- Problem to solve -
Reproduce all of the records exactly.

- Data supplied -
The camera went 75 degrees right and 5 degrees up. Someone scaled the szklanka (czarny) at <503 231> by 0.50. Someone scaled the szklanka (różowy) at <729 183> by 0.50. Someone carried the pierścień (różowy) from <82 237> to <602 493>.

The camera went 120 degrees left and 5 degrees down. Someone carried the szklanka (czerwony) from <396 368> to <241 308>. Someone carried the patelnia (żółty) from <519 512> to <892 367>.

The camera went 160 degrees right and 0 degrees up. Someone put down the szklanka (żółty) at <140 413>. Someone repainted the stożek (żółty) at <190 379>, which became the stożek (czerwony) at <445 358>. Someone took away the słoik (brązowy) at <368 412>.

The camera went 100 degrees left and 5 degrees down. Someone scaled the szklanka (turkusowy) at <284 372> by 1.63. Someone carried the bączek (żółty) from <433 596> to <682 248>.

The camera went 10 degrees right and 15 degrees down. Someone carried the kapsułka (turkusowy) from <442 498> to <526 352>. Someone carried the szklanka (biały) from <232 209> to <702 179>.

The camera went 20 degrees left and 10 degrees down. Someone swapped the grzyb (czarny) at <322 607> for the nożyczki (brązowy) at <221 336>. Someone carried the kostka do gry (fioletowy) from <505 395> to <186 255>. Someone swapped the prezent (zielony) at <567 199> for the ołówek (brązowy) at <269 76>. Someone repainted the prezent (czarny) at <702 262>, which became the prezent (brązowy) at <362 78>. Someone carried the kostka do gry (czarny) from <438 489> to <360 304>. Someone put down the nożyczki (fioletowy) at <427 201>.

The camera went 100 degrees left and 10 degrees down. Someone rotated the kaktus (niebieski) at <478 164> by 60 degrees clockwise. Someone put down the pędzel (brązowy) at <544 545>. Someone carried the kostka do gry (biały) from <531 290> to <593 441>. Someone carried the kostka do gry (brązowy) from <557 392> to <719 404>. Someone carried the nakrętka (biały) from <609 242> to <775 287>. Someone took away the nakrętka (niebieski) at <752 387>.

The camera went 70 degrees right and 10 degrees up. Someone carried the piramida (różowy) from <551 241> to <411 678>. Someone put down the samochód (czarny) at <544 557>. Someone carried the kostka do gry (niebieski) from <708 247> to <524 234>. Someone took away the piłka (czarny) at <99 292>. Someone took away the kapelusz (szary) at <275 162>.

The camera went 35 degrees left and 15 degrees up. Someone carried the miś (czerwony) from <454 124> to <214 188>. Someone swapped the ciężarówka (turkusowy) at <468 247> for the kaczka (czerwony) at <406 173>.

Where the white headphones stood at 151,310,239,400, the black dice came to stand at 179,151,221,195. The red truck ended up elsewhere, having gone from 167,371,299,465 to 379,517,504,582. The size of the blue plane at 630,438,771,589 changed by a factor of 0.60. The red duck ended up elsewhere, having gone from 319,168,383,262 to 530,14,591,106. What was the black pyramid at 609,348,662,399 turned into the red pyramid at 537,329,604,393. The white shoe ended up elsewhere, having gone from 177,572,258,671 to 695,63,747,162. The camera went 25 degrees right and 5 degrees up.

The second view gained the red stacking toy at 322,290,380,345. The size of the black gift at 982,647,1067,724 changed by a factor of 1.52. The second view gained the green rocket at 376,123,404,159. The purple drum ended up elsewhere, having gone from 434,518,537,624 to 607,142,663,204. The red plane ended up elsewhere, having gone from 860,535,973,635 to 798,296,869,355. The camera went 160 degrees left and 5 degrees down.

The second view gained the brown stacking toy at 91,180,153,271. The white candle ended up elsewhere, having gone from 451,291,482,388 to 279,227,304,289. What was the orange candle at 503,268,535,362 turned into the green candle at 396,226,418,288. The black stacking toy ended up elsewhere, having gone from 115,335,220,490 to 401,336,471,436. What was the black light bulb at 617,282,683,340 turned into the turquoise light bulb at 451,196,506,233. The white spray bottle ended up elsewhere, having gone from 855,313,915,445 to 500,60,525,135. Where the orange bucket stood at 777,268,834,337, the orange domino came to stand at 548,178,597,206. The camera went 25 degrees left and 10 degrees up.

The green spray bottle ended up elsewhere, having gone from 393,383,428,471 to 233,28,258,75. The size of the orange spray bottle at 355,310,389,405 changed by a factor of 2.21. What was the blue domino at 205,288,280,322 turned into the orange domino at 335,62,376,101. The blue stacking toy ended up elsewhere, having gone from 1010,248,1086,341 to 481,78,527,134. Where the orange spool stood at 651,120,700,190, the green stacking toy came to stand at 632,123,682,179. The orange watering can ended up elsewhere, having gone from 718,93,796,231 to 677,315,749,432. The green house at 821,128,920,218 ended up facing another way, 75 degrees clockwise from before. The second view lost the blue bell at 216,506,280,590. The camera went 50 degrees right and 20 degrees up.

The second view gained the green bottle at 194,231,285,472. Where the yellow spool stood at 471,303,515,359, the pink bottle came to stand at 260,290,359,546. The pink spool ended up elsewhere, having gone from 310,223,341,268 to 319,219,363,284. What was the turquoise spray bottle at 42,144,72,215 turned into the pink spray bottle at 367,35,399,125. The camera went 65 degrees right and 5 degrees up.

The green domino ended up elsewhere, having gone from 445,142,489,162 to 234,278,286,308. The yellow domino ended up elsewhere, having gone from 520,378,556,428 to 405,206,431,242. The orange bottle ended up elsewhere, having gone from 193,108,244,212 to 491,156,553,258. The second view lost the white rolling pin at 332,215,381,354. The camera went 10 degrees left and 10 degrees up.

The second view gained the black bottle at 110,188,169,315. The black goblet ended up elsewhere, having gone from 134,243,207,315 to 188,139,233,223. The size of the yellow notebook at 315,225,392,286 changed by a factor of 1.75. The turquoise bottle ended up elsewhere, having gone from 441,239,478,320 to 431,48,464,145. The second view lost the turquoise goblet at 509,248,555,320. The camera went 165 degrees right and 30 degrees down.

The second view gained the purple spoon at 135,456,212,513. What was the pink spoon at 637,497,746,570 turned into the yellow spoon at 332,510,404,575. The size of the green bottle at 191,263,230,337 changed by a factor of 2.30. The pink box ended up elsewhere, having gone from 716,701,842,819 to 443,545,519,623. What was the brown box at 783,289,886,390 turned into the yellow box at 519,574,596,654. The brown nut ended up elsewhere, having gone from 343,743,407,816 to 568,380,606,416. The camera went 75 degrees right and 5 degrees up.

- Solution for this problem -
The camera went 75 degrees right and 5 degrees up. Someone scaled the szklanka (czarny) at <503 231> by 0.50. Someone scaled the szklanka (różowy) at <729 183> by 0.50. Someone carried the pierścień (różowy) from <82 237> to <602 493>.

The camera went 120 degrees left and 5 degrees down. Someone carried the szklanka (czerwony) from <396 368> to <241 308>. Someone carried the patelnia (żółty) from <519 512> to <892 367>.

The camera went 160 degrees right and 0 degrees up. Someone put down the szklanka (żółty) at <140 413>. Someone repainted the stożek (żółty) at <190 379>, which became the stożek (czerwony) at <445 358>. Someone took away the słoik (brązowy) at <368 412>.

The camera went 100 degrees left and 5 degrees down. Someone scaled the szklanka (turkusowy) at <284 372> by 1.63. Someone carried the bączek (żółty) from <433 596> to <682 248>.

The camera went 10 degrees right and 15 degrees down. Someone carried the kapsułka (turkusowy) from <442 498> to <526 352>. Someone carried the szklanka (biały) from <232 209> to <702 179>.

The camera went 20 degrees left and 10 degrees down. Someone swapped the grzyb (czarny) at <322 607> for the nożyczki (brązowy) at <221 336>. Someone carried the kostka do gry (fioletowy) from <505 395> to <186 255>. Someone swapped the prezent (zielony) at <567 199> for the ołówek (brązowy) at <269 76>. Someone repainted the prezent (czarny) at <702 262>, which became the prezent (brązowy) at <362 78>. Someone carried the kostka do gry (czarny) from <438 489> to <360 304>. Someone put down the nożyczki (fioletowy) at <427 201>.

The camera went 100 degrees left and 10 degrees down. Someone rotated the kaktus (niebieski) at <478 164> by 60 degrees clockwise. Someone put down the pędzel (brązowy) at <544 545>. Someone carried the kostka do gry (biały) from <531 290> to <593 441>. Someone carried the kostka do gry (brązowy) from <557 392> to <719 404>. Someone carried the nakrętka (biały) from <609 242> to <775 287>. Someone took away the nakrętka (niebieski) at <752 387>.

The camera went 70 degrees right and 10 degrees up. Someone carried the piramida (różowy) from <551 241> to <411 678>. Someone put down the samochód (czarny) at <544 557>. Someone carried the kostka do gry (niebieski) from <708 247> to <524 234>. Someone took away the piłka (czarny) at <99 292>. Someone took away the kapelusz (szary) at <275 162>.

The camera went 35 degrees left and 15 degrees up. Someone carried the miś (czerwony) from <454 124> to <214 188>. Someone swapped the ciężarówka (turkusowy) at <468 247> for the kaczka (czerwony) at <406 173>.

Where the white headphones stood at 151,310,239,400, the black dice came to stand at 179,151,221,195. The red truck ended up elsewhere, having gone from 167,371,299,465 to 379,517,504,582. The size of the blue plane at 630,438,771,589 changed by a factor of 0.60. The red duck ended up elsewhere, having gone from 319,168,383,262 to 530,14,591,106. What was the black pyramid at 609,348,662,399 turned into the red pyramid at 537,329,604,393. The white shoe ended up elsewhere, having gone from 177,572,258,671 to 695,63,747,162. The camera went 25 degrees right and 5 degrees up.

The second view gained the red stacking toy at 322,290,380,345. The size of the black gift at 982,647,1067,724 changed by a factor of 1.52. The second view gained the green rocket at 376,123,404,159. The purple drum ended up elsewhere, having gone from 434,518,537,624 to 607,142,663,204. The red plane ended up elsewhere, having gone from 860,535,973,635 to 798,296,869,355. The camera went 160 degrees left and 5 degrees down.

The second view gained the brown stacking toy at 91,180,153,271. The white candle ended up elsewhere, having gone from 451,291,482,388 to 279,227,304,289. What was the orange candle at 503,268,535,362 turned into the green candle at 396,226,418,288. The black stacking toy ended up elsewhere, having gone from 115,335,220,490 to 401,336,471,436. What was the black light bulb at 617,282,683,340 turned into the turquoise light bulb at 451,196,506,233. The white spray bottle ended up elsewhere, having gone from 855,313,915,445 to 500,60,525,135. Where the orange bucket stood at 777,268,834,337, the orange domino came to stand at 548,178,597,206. The camera went 25 degrees left and 10 degrees up.

The green spray bottle ended up elsewhere, having gone from 393,383,428,471 to 233,28,258,75. The size of the orange spray bottle at 355,310,389,405 changed by a factor of 2.21. What was the blue domino at 205,288,280,322 turned into the orange domino at 335,62,376,101. The blue stacking toy ended up elsewhere, having gone from 1010,248,1086,341 to 481,78,527,134. Where the orange spool stood at 651,120,700,190, the green stacking toy came to stand at 632,123,682,179. The orange watering can ended up elsewhere, having gone from 718,93,796,231 to 677,315,749,432. The green house at 821,128,920,218 ended up facing another way, 75 degrees clockwise from before. The second view lost the blue bell at 216,506,280,590. The camera went 50 degrees right and 20 degrees up.

The second view gained the green bottle at 194,231,285,472. Where the yellow spool stood at 471,303,515,359, the pink bottle came to stand at 260,290,359,546. The pink spool ended up elsewhere, having gone from 310,223,341,268 to 319,219,363,284. What was the turquoise spray bottle at 42,144,72,215 turned into the pink spray bottle at 367,35,399,125. The camera went 65 degrees right and 5 degrees up.

The green domino ended up elsewhere, having gone from 445,142,489,162 to 234,278,286,308. The yellow domino ended up elsewhere, having gone from 520,378,556,428 to 405,206,431,242. The orange bottle ended up elsewhere, having gone from 193,108,244,212 to 491,156,553,258. The second view lost the white rolling pin at 332,215,381,354. The camera went 10 degrees left and 10 degrees up.

The second view gained the black bottle at 110,188,169,315. The black goblet ended up elsewhere, having gone from 134,243,207,315 to 188,139,233,223. The size of the yellow notebook at 315,225,392,286 changed by a factor of 1.75. The turquoise bottle ended up elsewhere, having gone from 441,239,478,320 to 431,48,464,145. The second view lost the turquoise goblet at 509,248,555,320. The camera went 165 degrees right and 30 degrees down.

The second view gained the purple spoon at 135,456,212,513. What was the pink spoon at 637,497,746,570 turned into the yellow spoon at 332,510,404,575. The size of the green bottle at 191,263,230,337 changed by a factor of 2.30. The pink box ended up elsewhere, having gone from 716,701,842,819 to 443,545,519,623. What was the brown box at 783,289,886,390 turned into the yellow box at 519,574,596,654. The brown nut ended up elsewhere, having gone from 343,743,407,816 to 568,380,606,416. The camera went 75 degrees right and 5 degrees up.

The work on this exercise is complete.